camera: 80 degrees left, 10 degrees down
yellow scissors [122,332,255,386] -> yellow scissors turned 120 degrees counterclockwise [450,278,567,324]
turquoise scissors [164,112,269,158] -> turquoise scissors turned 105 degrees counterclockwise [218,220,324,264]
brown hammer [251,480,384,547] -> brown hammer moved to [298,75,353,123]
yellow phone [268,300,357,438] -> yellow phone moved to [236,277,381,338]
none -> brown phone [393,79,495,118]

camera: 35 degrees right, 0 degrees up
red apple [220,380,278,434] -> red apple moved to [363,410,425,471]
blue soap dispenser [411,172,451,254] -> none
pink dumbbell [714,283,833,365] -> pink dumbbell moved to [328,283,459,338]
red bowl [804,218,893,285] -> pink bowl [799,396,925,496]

* * *

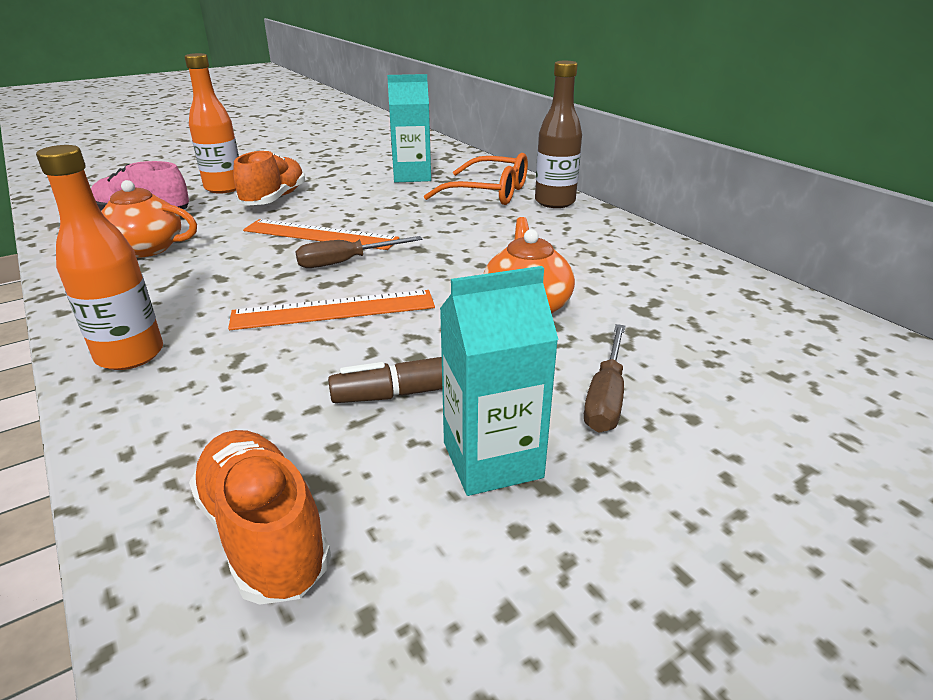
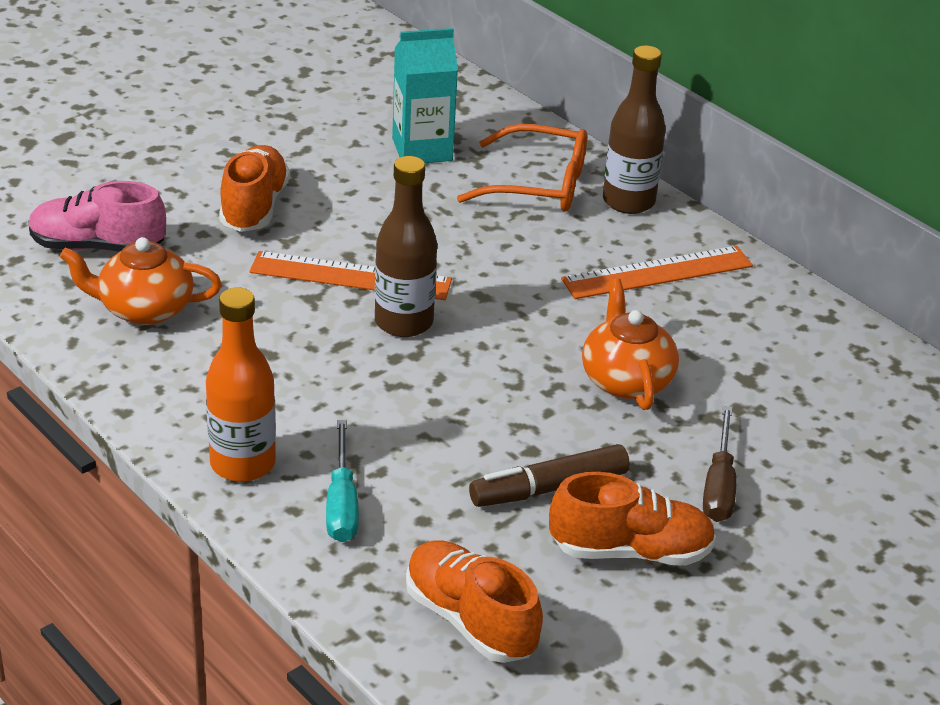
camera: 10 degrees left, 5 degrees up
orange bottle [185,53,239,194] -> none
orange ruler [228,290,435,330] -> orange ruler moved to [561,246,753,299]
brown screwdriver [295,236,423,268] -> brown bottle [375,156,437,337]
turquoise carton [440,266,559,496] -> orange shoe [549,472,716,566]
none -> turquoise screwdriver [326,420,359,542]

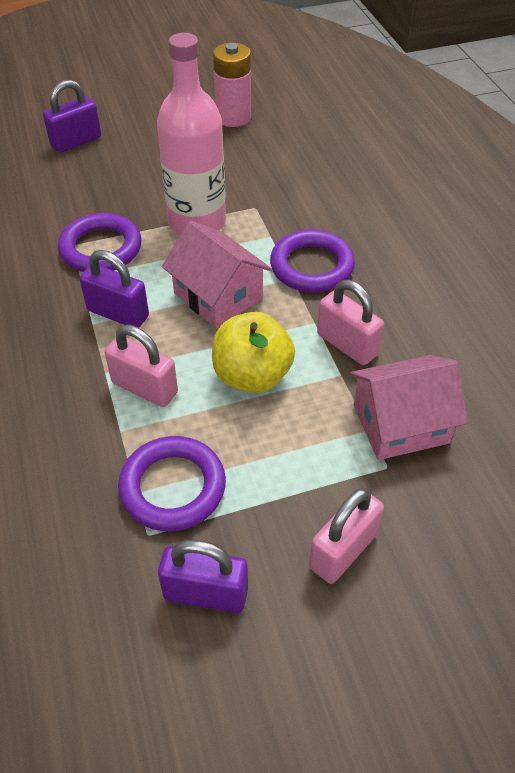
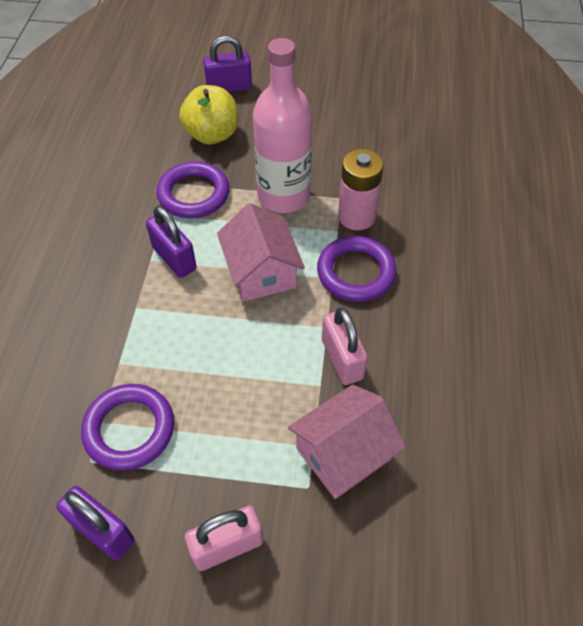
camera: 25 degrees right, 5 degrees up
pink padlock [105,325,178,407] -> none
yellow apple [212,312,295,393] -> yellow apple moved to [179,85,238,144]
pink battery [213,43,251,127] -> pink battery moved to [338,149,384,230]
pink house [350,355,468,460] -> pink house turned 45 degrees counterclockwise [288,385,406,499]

* * *

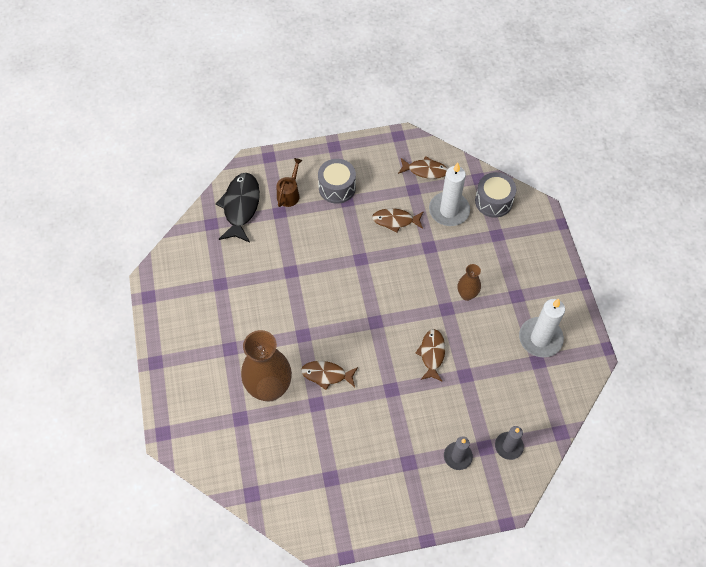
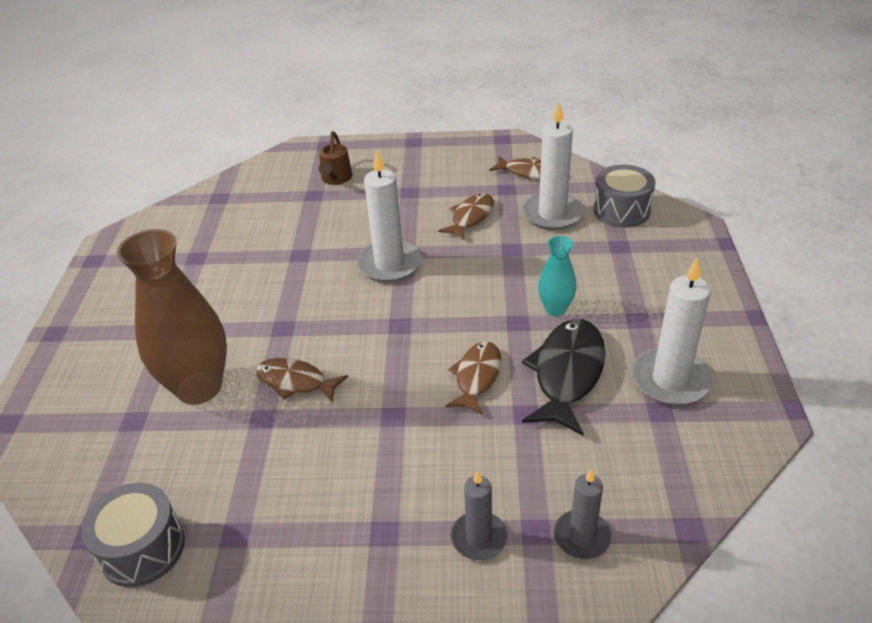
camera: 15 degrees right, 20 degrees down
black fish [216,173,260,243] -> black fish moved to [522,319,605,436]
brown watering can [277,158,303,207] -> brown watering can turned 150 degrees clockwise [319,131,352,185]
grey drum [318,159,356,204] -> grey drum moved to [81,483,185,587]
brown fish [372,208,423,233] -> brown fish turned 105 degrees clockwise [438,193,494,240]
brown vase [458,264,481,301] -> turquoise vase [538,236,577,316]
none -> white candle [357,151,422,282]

Exercise description:
In the material above, how many lines contain "fish"? Reply with only the number.

Solution:
2